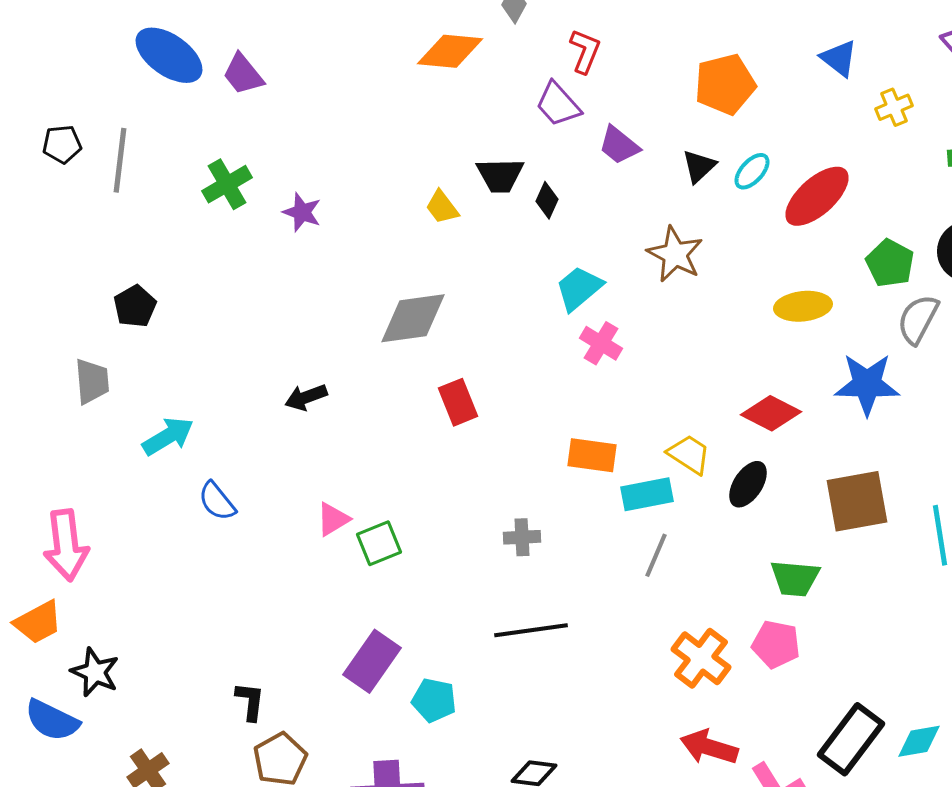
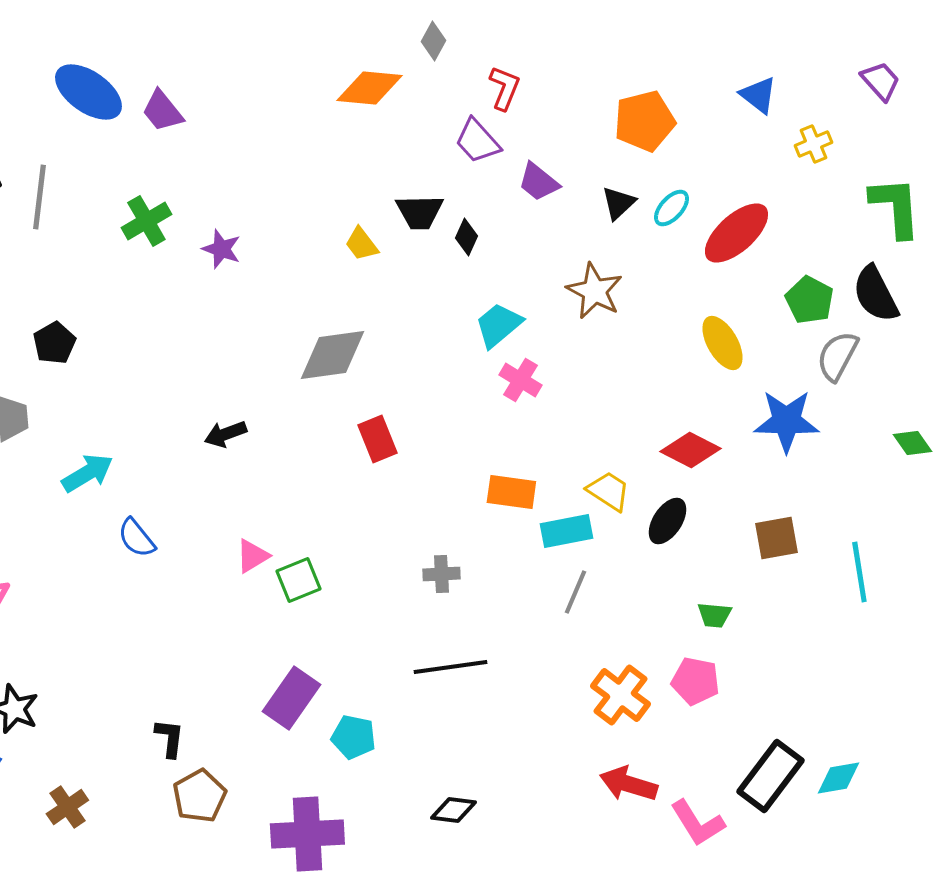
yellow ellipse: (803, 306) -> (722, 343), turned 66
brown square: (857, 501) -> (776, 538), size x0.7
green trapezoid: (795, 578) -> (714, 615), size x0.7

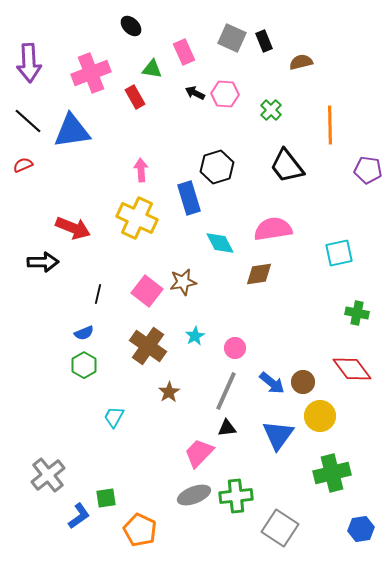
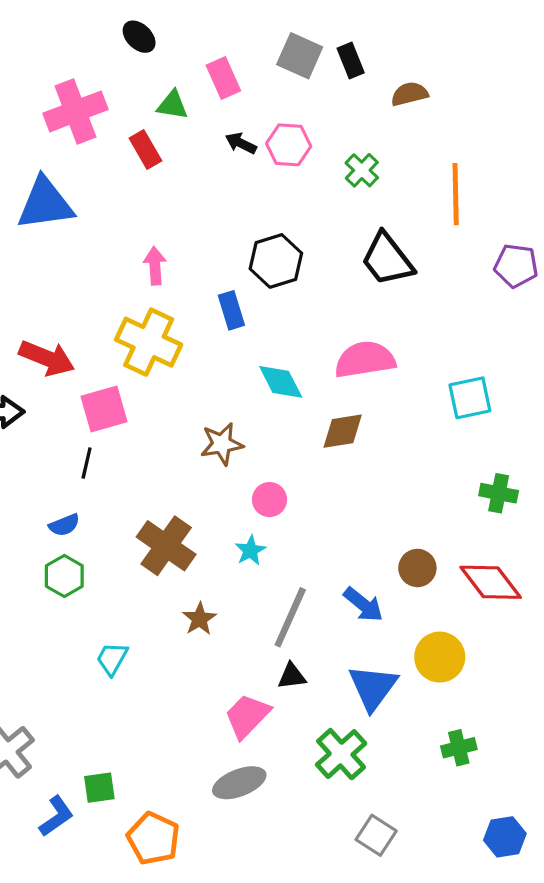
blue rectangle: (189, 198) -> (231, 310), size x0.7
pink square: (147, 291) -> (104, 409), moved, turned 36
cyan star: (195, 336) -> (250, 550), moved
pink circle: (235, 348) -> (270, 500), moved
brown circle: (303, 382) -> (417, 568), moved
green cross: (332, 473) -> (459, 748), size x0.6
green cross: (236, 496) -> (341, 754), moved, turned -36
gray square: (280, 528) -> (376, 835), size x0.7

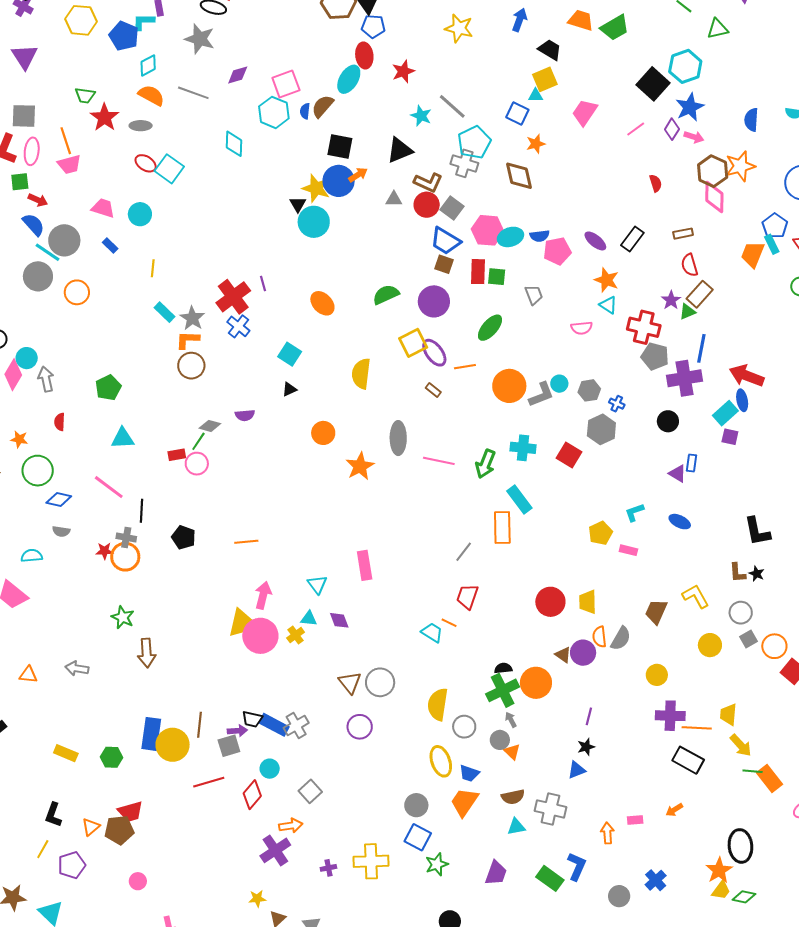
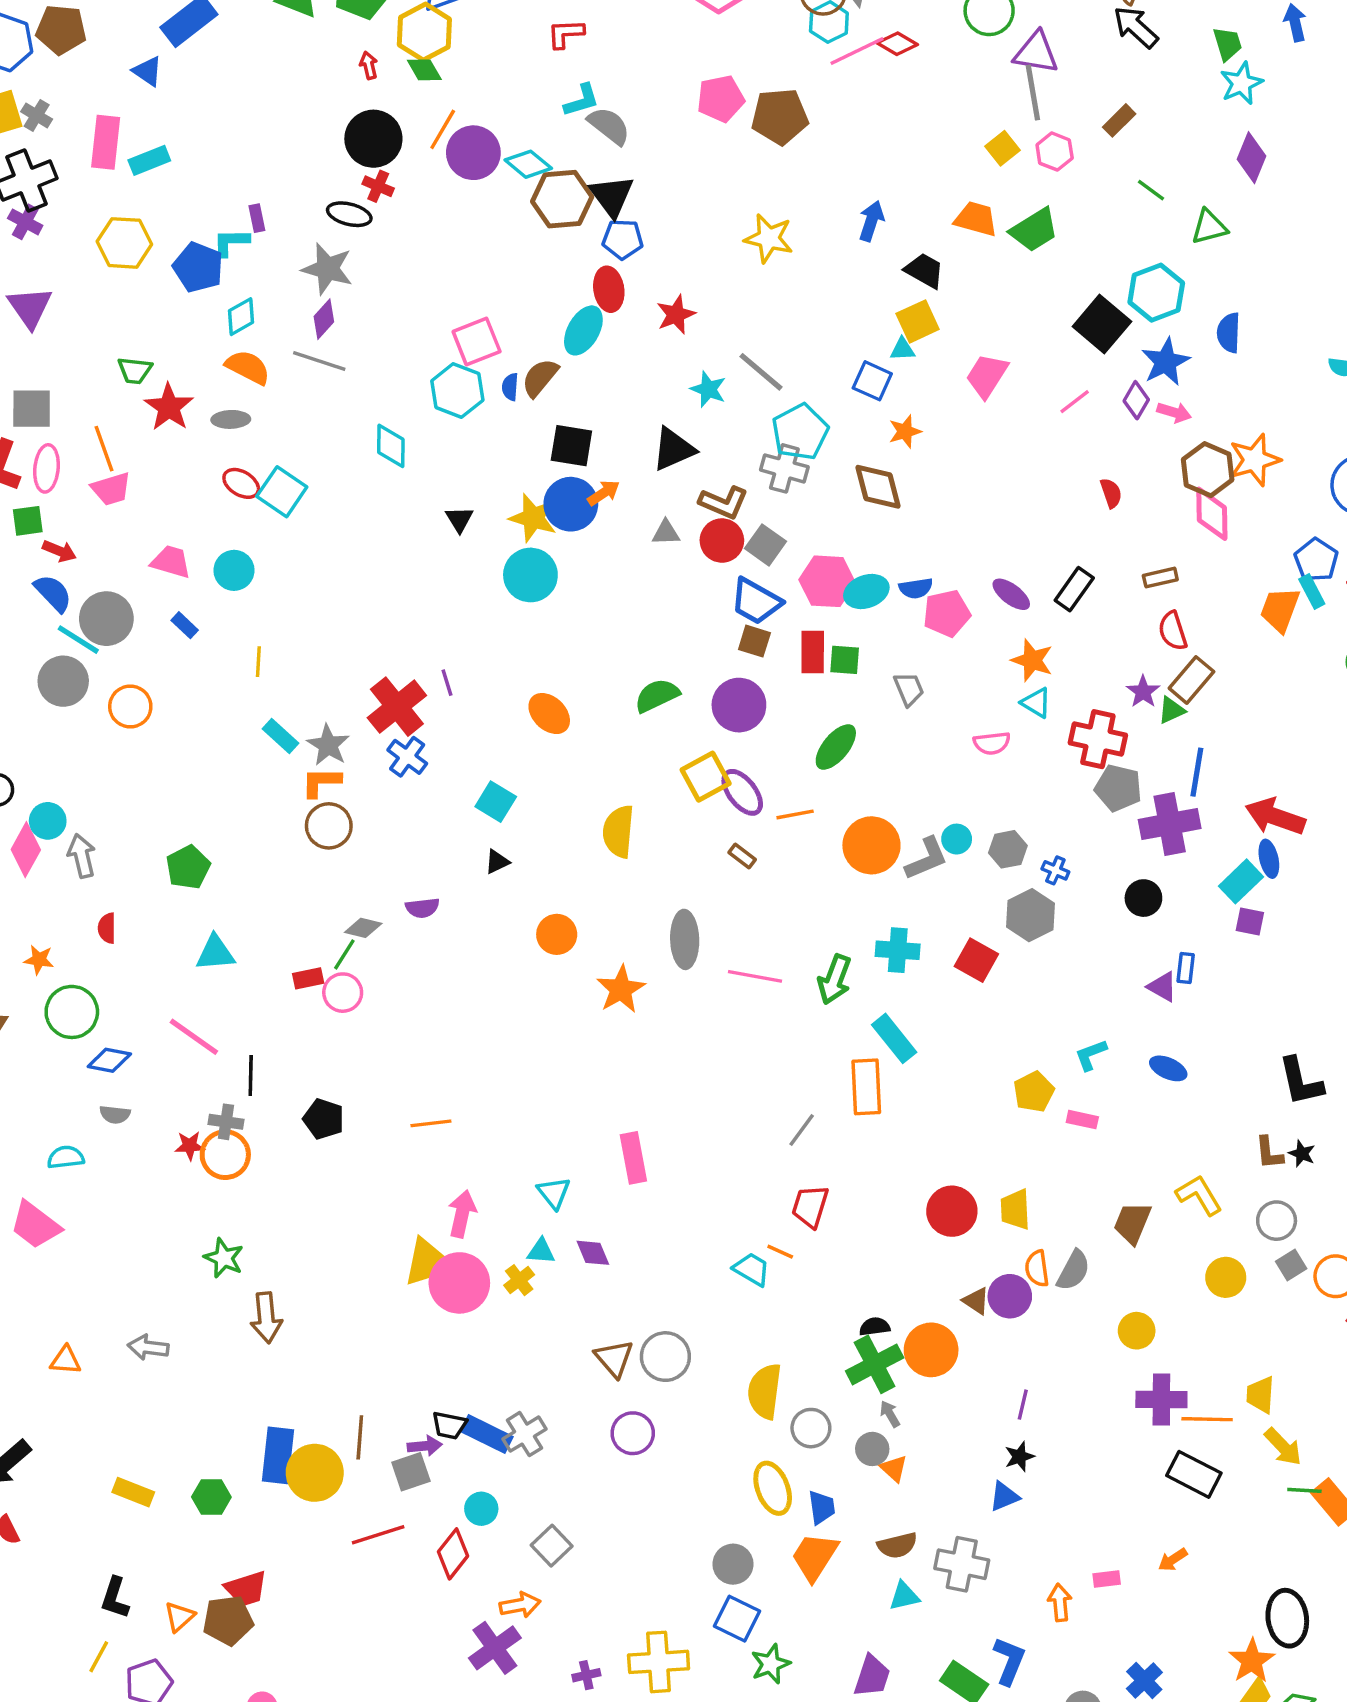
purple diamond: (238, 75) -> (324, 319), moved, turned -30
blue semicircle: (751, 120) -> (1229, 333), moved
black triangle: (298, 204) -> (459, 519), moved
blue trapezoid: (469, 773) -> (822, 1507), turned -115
#####
__Task__
Only the pictures are dropped when you print the material; everything else is copied exactly.

__Your solution__
yellow ellipse: (803, 306) -> (722, 343), turned 66
brown square: (857, 501) -> (776, 538), size x0.7
green trapezoid: (795, 578) -> (714, 615), size x0.7

blue rectangle: (189, 198) -> (231, 310), size x0.7
pink square: (147, 291) -> (104, 409), moved, turned 36
cyan star: (195, 336) -> (250, 550), moved
pink circle: (235, 348) -> (270, 500), moved
brown circle: (303, 382) -> (417, 568), moved
green cross: (332, 473) -> (459, 748), size x0.6
green cross: (236, 496) -> (341, 754), moved, turned -36
gray square: (280, 528) -> (376, 835), size x0.7

purple diamond: (238, 75) -> (324, 319), moved, turned -30
blue semicircle: (751, 120) -> (1229, 333), moved
black triangle: (298, 204) -> (459, 519), moved
blue trapezoid: (469, 773) -> (822, 1507), turned -115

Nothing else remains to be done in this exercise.